*Exercise instructions*. The lines below, from the one holding "white circle: (439, 648) -> (312, 703), moved" through the one holding "orange L-shape: (598, 403)", are to be restated word for word, with all images left out.

(Records from a data source)
————
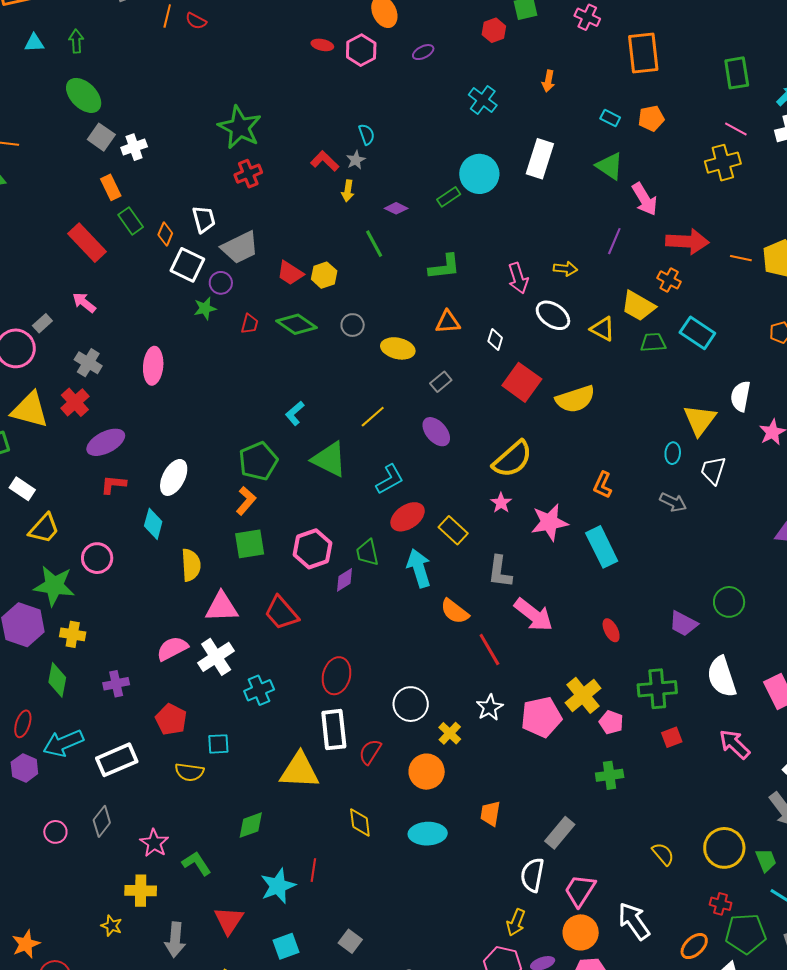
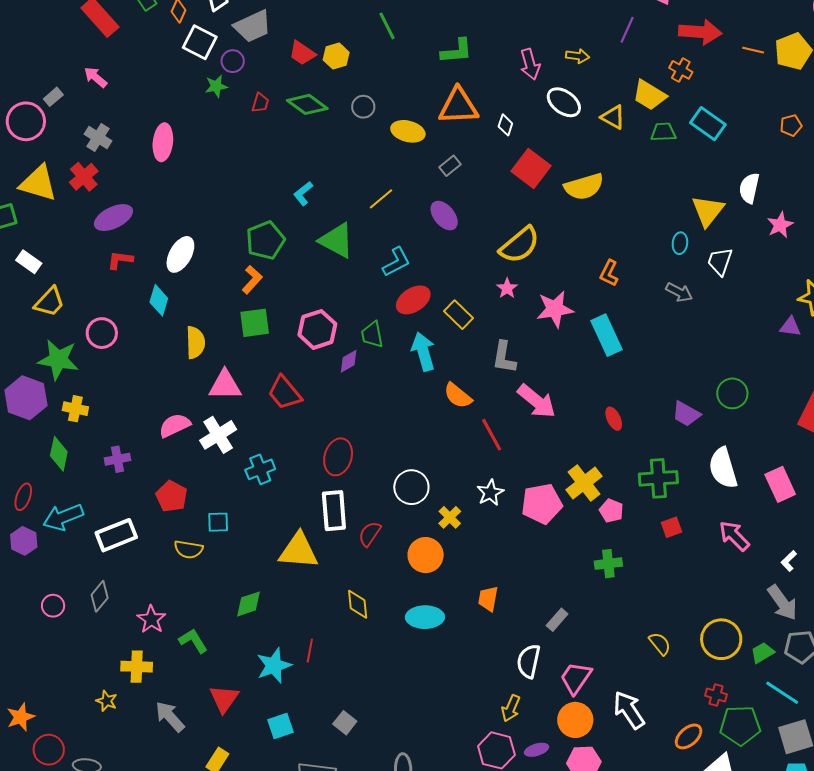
orange triangle: (448, 322) -> (458, 106), size x1.6
gray rectangle: (560, 833) -> (557, 620), size x0.7
green trapezoid: (766, 860) -> (762, 653), turned -100
gray arrow: (175, 940) -> (170, 717), turned 132

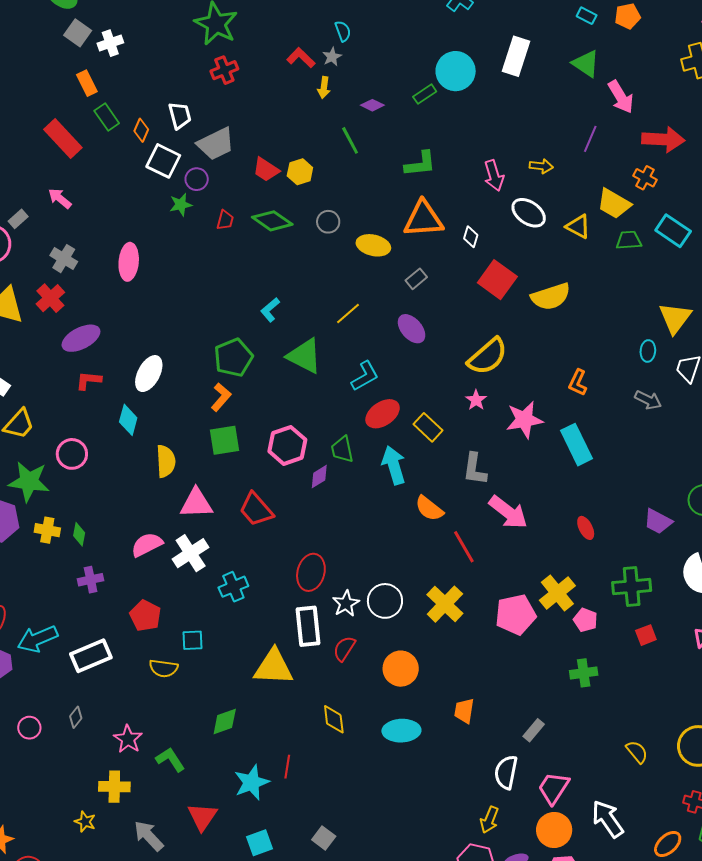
green diamond: (59, 454) -> (79, 534), moved, size x0.7
white star: (490, 493) -> (346, 604), moved
yellow cross: (450, 517) -> (445, 604), moved, size x1.6
gray diamond: (100, 596) -> (76, 717), size x0.7

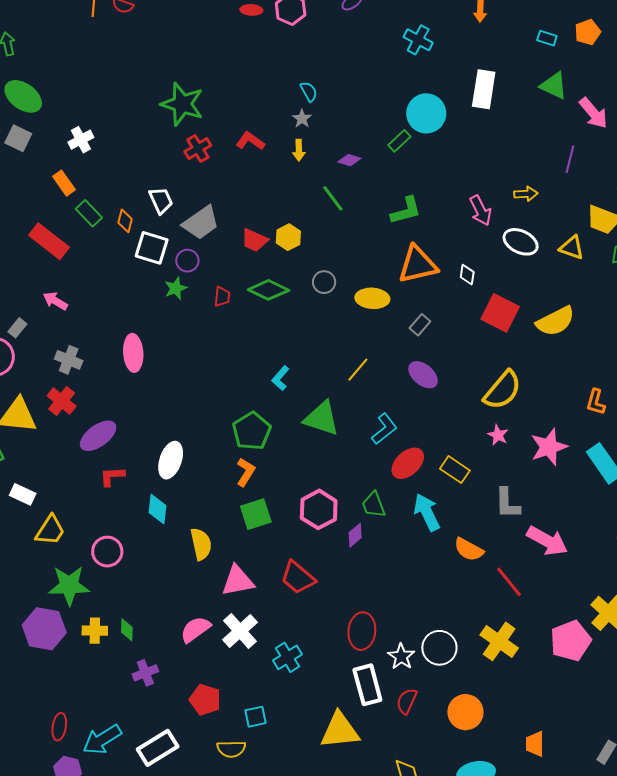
gray square: (78, 33) -> (18, 138), moved
red L-shape: (301, 58) -> (250, 141), moved

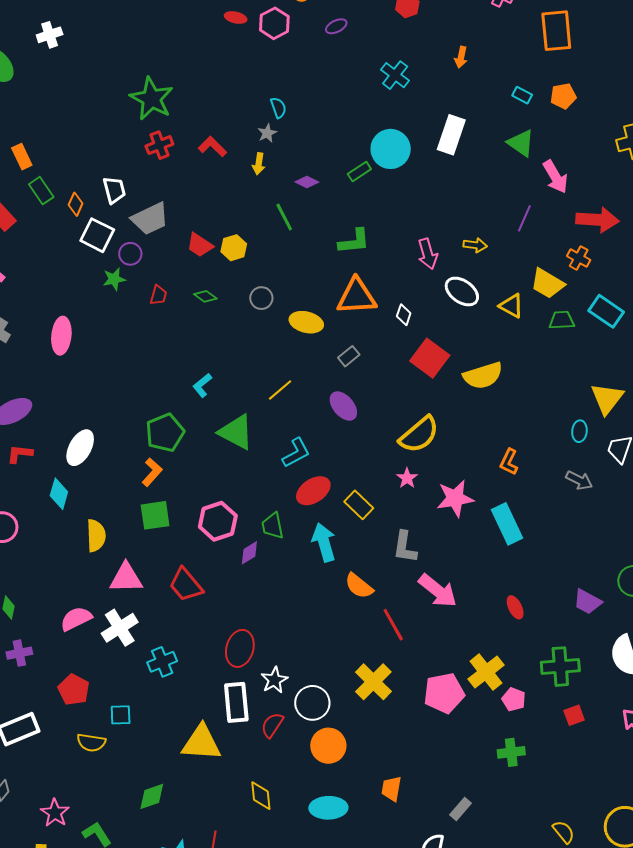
white cross: (81, 140) -> (50, 35), moved
green diamond: (269, 290) -> (205, 296), size x0.6
white circle: (439, 648) -> (312, 703), moved

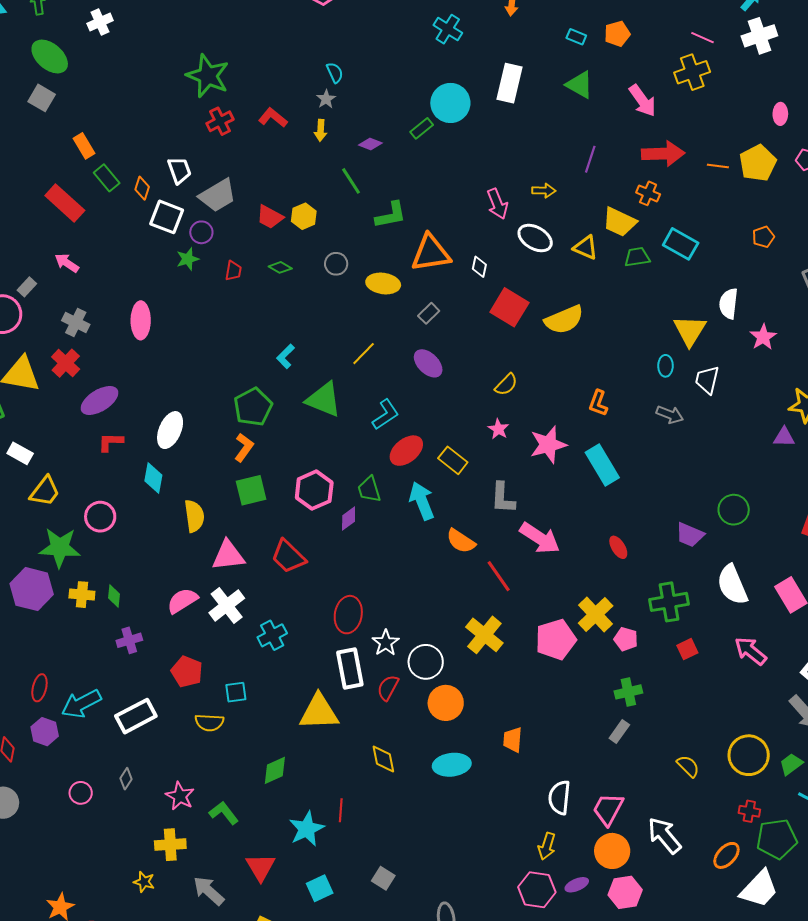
pink arrow: (555, 177) -> (643, 101), moved
green L-shape: (354, 241) -> (391, 215), moved
yellow semicircle: (419, 435) -> (506, 385), size x0.6
gray rectangle: (461, 809) -> (619, 731), moved

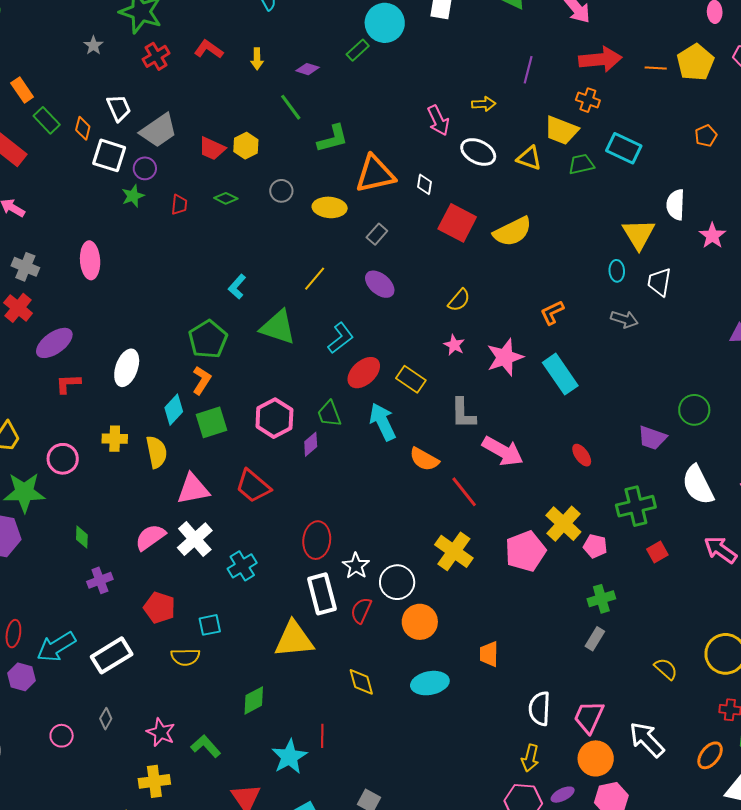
gray star: (326, 99) -> (93, 45), moved
orange L-shape: (598, 403) -> (552, 313), turned 48
cyan diamond: (153, 478) -> (174, 410), moved, turned 36
yellow cross: (82, 595) -> (115, 439), moved

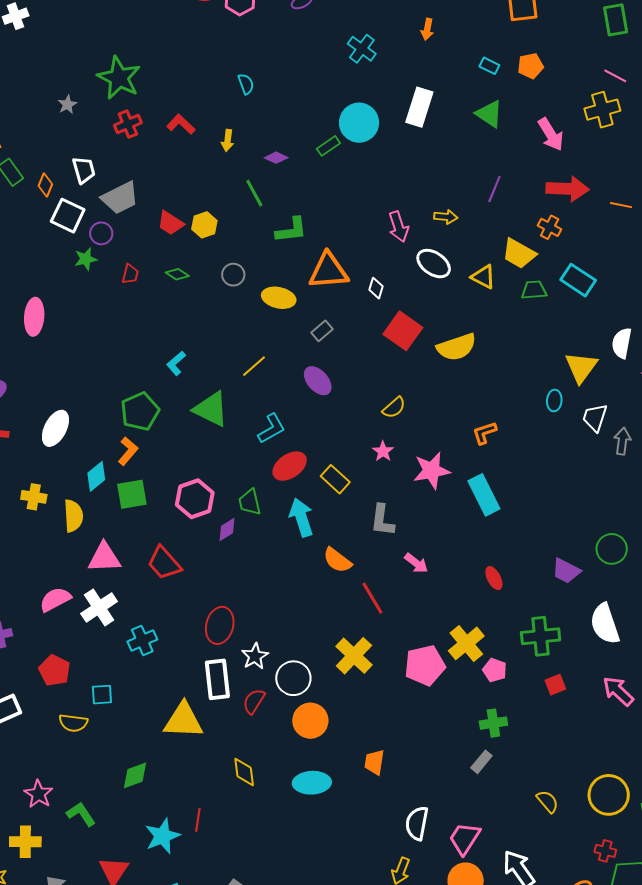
gray arrow: (624, 319) -> (622, 441), moved, turned -108
pink arrow: (503, 451) -> (416, 563), size x0.6

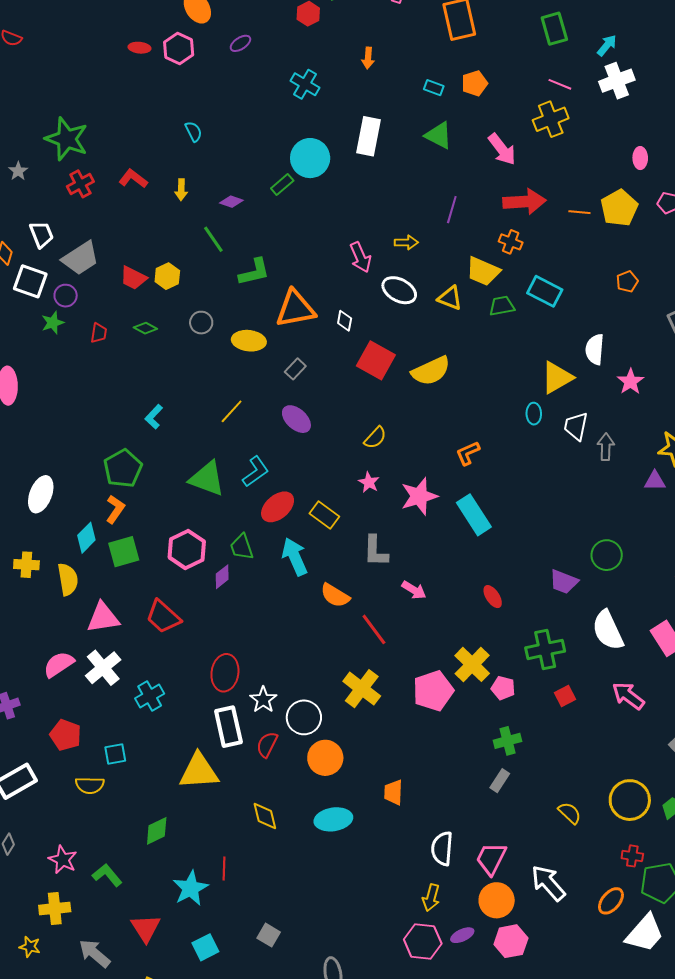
yellow triangle: (581, 367) -> (557, 378), turned 30
green triangle: (211, 409) -> (207, 479), moved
————
*Exercise response*.
white circle: (439, 648) -> (312, 703), moved

pink arrow: (555, 177) -> (643, 101), moved
green L-shape: (354, 241) -> (391, 215), moved
yellow semicircle: (419, 435) -> (506, 385), size x0.6
gray rectangle: (461, 809) -> (619, 731), moved

gray star: (326, 99) -> (93, 45), moved
orange L-shape: (598, 403) -> (552, 313), turned 48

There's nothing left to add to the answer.